**ACTIVITY:**
Go to the line containing "yellow brick B2" in the records below and print it and every following line exactly, on through the line containing "black brick G12", then stop.

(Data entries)
- - - - - - -

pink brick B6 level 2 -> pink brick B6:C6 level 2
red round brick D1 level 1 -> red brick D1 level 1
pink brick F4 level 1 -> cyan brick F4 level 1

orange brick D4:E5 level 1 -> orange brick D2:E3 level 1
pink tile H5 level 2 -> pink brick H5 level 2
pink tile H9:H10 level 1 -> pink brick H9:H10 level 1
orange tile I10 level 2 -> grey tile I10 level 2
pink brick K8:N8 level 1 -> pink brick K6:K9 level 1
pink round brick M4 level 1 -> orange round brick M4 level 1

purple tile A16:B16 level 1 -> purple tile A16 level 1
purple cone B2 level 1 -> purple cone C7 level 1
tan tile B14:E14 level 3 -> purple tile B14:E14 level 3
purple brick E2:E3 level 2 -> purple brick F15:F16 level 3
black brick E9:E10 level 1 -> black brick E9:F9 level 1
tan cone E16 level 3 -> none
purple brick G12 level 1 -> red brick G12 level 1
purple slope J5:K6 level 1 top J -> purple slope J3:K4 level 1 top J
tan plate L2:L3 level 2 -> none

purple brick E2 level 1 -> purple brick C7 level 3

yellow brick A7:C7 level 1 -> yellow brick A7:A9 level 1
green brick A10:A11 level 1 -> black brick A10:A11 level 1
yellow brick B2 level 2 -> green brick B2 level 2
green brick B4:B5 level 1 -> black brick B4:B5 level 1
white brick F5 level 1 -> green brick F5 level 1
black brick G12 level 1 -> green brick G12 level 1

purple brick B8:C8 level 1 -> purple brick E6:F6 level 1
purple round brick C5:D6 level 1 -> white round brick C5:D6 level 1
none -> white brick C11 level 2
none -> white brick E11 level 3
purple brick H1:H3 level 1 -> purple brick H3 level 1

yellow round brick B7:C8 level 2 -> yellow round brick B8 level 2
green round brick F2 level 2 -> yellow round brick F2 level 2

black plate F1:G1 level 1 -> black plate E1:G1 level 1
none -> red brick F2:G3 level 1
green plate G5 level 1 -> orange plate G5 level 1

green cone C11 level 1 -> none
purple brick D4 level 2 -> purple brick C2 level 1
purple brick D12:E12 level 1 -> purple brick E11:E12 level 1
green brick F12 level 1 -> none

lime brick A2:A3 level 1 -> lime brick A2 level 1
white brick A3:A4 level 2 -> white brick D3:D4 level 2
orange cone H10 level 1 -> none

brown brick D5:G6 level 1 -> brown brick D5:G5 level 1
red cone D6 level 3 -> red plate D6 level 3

- - - - - - -

**YOUR SOLUTION:**
yellow brick B2 level 2 -> green brick B2 level 2
green brick B4:B5 level 1 -> black brick B4:B5 level 1
white brick F5 level 1 -> green brick F5 level 1
black brick G12 level 1 -> green brick G12 level 1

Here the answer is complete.